[Begin]

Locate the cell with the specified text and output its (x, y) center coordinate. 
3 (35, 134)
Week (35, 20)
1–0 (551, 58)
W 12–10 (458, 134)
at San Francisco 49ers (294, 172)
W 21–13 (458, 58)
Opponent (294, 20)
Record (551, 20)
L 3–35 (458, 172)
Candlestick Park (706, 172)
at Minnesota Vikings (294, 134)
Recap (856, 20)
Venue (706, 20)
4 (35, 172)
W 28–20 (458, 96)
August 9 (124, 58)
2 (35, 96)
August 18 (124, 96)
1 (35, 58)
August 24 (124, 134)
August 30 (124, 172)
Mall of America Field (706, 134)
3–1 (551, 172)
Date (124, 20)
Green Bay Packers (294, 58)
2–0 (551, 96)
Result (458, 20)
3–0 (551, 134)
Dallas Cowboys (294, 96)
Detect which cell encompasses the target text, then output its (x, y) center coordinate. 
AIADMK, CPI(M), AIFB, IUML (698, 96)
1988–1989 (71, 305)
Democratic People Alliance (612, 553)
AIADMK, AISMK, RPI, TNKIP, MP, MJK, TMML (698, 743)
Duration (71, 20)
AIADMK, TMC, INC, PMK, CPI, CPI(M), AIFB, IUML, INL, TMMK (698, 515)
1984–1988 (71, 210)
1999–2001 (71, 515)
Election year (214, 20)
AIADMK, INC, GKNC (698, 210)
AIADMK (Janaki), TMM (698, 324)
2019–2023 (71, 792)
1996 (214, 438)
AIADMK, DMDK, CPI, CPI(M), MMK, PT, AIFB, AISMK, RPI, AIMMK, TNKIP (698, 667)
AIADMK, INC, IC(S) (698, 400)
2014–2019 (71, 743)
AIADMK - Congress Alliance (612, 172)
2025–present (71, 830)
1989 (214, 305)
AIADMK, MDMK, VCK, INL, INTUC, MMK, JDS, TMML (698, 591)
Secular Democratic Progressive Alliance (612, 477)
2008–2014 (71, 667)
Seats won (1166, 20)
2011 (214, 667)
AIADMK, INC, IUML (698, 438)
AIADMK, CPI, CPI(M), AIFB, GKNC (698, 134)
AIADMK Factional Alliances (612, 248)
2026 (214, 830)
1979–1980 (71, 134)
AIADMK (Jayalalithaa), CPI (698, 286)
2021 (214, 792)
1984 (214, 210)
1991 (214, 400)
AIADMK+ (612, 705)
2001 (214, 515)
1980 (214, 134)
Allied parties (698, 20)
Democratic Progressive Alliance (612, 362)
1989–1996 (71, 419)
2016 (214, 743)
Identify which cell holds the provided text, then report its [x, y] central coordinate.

[End]
[Begin]

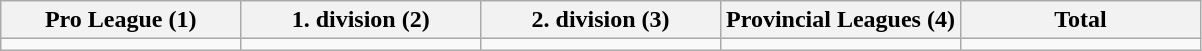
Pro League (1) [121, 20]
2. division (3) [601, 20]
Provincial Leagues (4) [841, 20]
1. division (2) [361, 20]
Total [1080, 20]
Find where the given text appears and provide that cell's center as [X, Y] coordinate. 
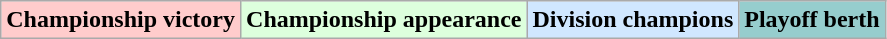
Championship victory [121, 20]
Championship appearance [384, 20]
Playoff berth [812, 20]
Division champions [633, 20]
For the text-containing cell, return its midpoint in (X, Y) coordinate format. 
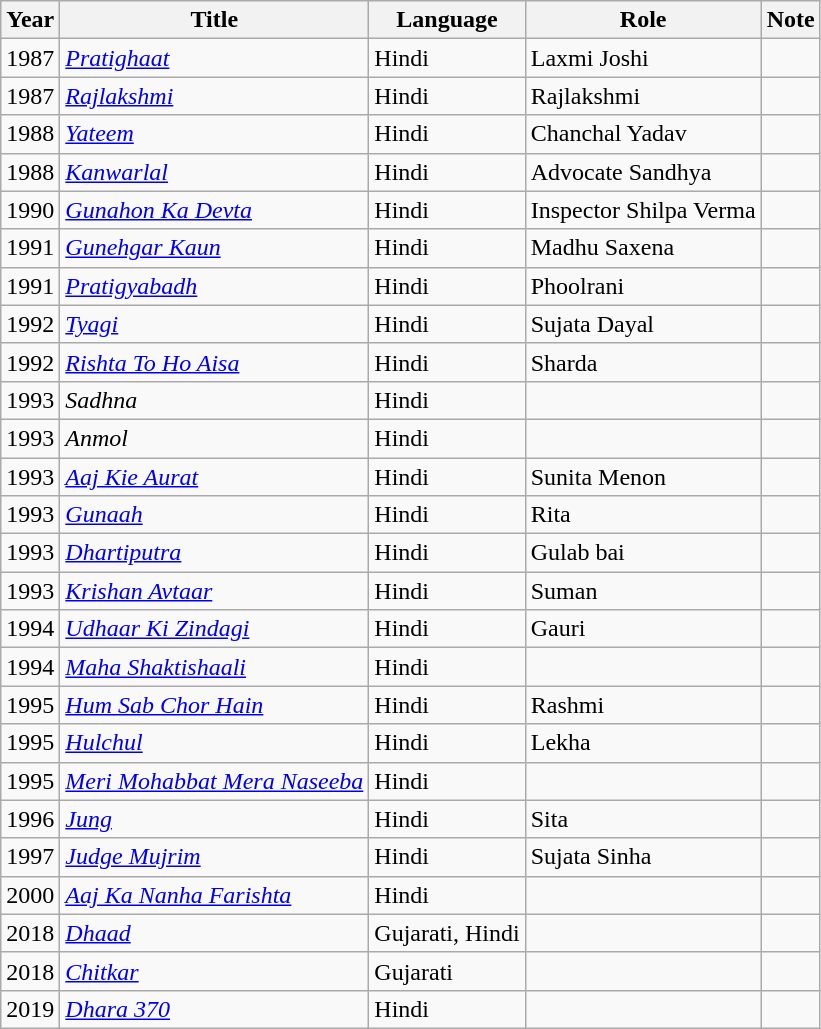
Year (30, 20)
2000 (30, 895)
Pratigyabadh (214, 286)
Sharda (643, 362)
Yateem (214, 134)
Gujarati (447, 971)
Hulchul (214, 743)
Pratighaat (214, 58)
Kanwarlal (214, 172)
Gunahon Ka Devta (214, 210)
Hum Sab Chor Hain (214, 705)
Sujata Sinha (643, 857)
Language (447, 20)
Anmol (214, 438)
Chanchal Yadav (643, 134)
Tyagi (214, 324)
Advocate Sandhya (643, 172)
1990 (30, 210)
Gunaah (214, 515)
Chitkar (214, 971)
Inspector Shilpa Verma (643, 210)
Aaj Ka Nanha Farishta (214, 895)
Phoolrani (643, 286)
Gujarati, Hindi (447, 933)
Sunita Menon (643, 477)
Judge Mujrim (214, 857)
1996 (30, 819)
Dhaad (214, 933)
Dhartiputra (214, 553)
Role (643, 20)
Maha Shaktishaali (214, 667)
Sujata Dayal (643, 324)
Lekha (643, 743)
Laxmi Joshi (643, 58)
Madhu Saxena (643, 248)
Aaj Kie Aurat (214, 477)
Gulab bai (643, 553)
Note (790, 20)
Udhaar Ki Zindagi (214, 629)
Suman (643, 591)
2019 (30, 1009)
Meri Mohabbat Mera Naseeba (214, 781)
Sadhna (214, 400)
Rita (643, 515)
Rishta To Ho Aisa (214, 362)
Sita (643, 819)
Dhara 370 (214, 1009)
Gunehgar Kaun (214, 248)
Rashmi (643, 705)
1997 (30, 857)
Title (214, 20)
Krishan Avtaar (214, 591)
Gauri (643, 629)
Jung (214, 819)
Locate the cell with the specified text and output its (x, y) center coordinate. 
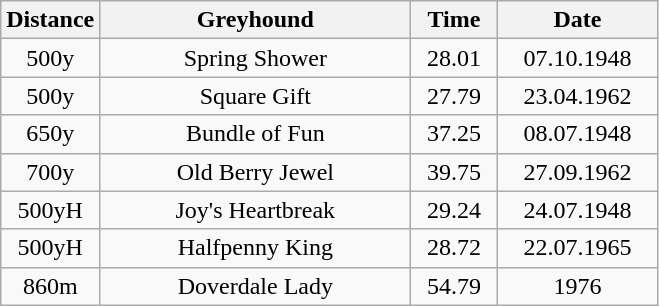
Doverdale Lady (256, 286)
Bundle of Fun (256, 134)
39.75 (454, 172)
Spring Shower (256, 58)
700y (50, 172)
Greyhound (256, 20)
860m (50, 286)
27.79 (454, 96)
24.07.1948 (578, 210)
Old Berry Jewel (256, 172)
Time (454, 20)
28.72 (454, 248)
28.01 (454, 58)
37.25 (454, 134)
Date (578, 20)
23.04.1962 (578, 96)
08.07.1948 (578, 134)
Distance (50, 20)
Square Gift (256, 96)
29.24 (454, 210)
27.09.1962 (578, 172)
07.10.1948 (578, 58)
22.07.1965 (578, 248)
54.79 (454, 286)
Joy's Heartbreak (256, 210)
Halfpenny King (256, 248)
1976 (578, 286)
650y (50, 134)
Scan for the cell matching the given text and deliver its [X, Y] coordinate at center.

[End]

_Written task_
From the data above, pull out every line that contains the string "IUML".

_Written solution_
AIADMK, CPI(M), AIFB, IUML (698, 96)
AIADMK, TMC, INC, PMK, CPI, CPI(M), AIFB, IUML, INL, TMMK (698, 515)
AIADMK, INC, IUML (698, 438)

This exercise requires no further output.